TASK TO COMPLETE:
Return exactly the final stretch of the records below, opening with the line that contains "U1 pin in-: FB -> AMP" and closing with the last line.

(Data items)
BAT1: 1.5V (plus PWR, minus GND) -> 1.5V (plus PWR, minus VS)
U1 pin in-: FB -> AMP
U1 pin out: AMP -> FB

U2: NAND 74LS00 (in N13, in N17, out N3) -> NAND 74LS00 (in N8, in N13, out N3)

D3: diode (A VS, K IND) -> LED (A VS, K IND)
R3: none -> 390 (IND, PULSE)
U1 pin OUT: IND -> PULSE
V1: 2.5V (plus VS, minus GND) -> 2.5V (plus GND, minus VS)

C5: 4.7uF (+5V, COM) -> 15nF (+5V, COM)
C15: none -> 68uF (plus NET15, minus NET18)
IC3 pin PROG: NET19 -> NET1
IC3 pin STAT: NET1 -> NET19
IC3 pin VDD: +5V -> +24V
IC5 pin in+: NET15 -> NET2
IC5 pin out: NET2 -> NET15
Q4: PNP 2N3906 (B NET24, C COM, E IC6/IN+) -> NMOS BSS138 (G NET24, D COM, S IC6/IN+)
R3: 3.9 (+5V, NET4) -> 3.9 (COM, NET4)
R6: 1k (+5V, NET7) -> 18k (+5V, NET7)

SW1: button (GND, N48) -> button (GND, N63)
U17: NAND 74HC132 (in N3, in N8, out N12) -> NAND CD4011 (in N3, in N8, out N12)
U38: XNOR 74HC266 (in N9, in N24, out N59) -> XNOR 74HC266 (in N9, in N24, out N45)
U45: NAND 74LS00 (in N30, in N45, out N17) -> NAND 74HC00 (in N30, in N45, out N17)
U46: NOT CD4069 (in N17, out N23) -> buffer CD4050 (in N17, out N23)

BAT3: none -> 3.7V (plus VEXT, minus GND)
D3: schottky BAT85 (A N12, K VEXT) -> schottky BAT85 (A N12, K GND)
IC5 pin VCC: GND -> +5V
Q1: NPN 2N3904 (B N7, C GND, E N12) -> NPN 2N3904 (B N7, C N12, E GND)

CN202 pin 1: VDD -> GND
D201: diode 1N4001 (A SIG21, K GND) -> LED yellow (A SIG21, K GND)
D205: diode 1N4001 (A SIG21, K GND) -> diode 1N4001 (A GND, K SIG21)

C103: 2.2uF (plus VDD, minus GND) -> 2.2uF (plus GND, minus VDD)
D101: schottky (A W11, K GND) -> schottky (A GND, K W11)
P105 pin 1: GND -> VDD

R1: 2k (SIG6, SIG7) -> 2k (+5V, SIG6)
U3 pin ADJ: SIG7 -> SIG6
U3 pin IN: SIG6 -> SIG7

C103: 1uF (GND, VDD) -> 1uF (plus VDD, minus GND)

EXERCISE ANSWER:
U1 pin in-: FB -> AMP
U1 pin out: AMP -> FB

U2: NAND 74LS00 (in N13, in N17, out N3) -> NAND 74LS00 (in N8, in N13, out N3)

D3: diode (A VS, K IND) -> LED (A VS, K IND)
R3: none -> 390 (IND, PULSE)
U1 pin OUT: IND -> PULSE
V1: 2.5V (plus VS, minus GND) -> 2.5V (plus GND, minus VS)

C5: 4.7uF (+5V, COM) -> 15nF (+5V, COM)
C15: none -> 68uF (plus NET15, minus NET18)
IC3 pin PROG: NET19 -> NET1
IC3 pin STAT: NET1 -> NET19
IC3 pin VDD: +5V -> +24V
IC5 pin in+: NET15 -> NET2
IC5 pin out: NET2 -> NET15
Q4: PNP 2N3906 (B NET24, C COM, E IC6/IN+) -> NMOS BSS138 (G NET24, D COM, S IC6/IN+)
R3: 3.9 (+5V, NET4) -> 3.9 (COM, NET4)
R6: 1k (+5V, NET7) -> 18k (+5V, NET7)

SW1: button (GND, N48) -> button (GND, N63)
U17: NAND 74HC132 (in N3, in N8, out N12) -> NAND CD4011 (in N3, in N8, out N12)
U38: XNOR 74HC266 (in N9, in N24, out N59) -> XNOR 74HC266 (in N9, in N24, out N45)
U45: NAND 74LS00 (in N30, in N45, out N17) -> NAND 74HC00 (in N30, in N45, out N17)
U46: NOT CD4069 (in N17, out N23) -> buffer CD4050 (in N17, out N23)

BAT3: none -> 3.7V (plus VEXT, minus GND)
D3: schottky BAT85 (A N12, K VEXT) -> schottky BAT85 (A N12, K GND)
IC5 pin VCC: GND -> +5V
Q1: NPN 2N3904 (B N7, C GND, E N12) -> NPN 2N3904 (B N7, C N12, E GND)

CN202 pin 1: VDD -> GND
D201: diode 1N4001 (A SIG21, K GND) -> LED yellow (A SIG21, K GND)
D205: diode 1N4001 (A SIG21, K GND) -> diode 1N4001 (A GND, K SIG21)

C103: 2.2uF (plus VDD, minus GND) -> 2.2uF (plus GND, minus VDD)
D101: schottky (A W11, K GND) -> schottky (A GND, K W11)
P105 pin 1: GND -> VDD

R1: 2k (SIG6, SIG7) -> 2k (+5V, SIG6)
U3 pin ADJ: SIG7 -> SIG6
U3 pin IN: SIG6 -> SIG7

C103: 1uF (GND, VDD) -> 1uF (plus VDD, minus GND)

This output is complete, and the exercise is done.